What you should do: The answer is the set of lines that include "yellow", copied from the data below.

Data supplied:
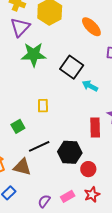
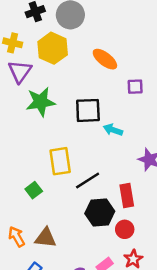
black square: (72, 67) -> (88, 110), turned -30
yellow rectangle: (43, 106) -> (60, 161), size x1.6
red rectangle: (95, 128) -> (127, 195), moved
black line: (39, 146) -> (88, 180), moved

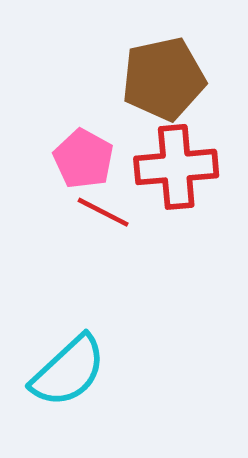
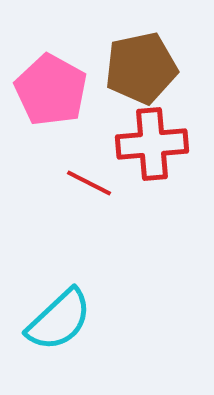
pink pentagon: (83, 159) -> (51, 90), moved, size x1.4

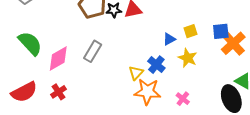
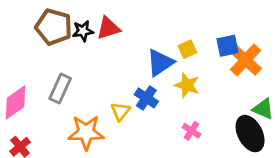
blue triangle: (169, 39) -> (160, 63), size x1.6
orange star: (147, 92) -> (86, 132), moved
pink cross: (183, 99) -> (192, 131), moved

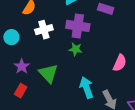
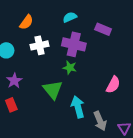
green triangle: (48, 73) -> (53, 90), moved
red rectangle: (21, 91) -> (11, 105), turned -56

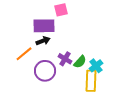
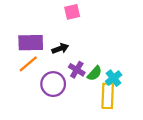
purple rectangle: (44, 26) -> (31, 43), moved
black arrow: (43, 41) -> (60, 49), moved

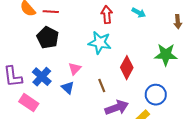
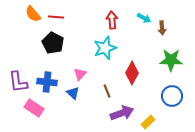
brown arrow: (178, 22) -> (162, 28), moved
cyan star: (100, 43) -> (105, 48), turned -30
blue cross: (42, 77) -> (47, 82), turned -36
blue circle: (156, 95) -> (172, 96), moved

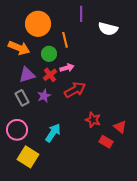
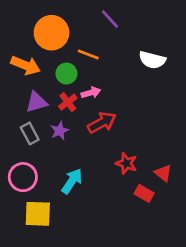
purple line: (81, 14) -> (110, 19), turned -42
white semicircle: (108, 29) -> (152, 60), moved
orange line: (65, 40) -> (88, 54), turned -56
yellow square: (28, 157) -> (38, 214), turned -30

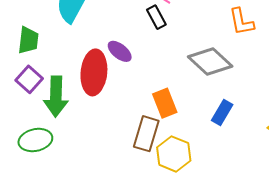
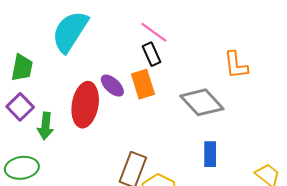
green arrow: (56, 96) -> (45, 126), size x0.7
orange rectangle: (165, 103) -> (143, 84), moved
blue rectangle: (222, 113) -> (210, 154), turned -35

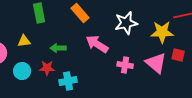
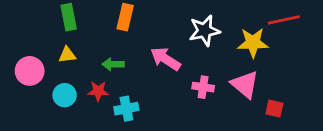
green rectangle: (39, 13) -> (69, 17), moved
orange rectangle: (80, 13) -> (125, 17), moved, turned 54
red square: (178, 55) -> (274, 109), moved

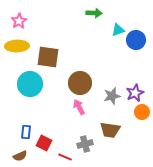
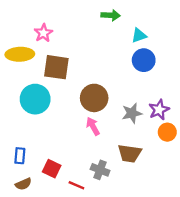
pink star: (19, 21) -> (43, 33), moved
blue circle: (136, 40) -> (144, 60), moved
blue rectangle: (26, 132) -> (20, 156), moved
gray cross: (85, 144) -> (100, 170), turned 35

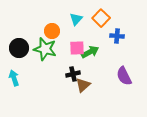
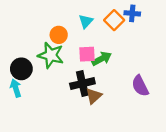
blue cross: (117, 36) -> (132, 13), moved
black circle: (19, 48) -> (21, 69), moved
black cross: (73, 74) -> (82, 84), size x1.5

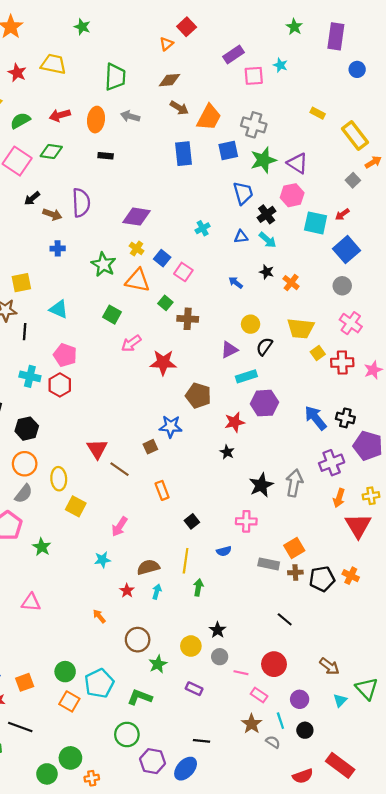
* * *
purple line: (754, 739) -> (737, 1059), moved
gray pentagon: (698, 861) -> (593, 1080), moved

Exercise solution:
yellow rectangle: (43, 106) -> (60, 161), size x1.6
yellow square: (28, 157) -> (38, 214), turned -30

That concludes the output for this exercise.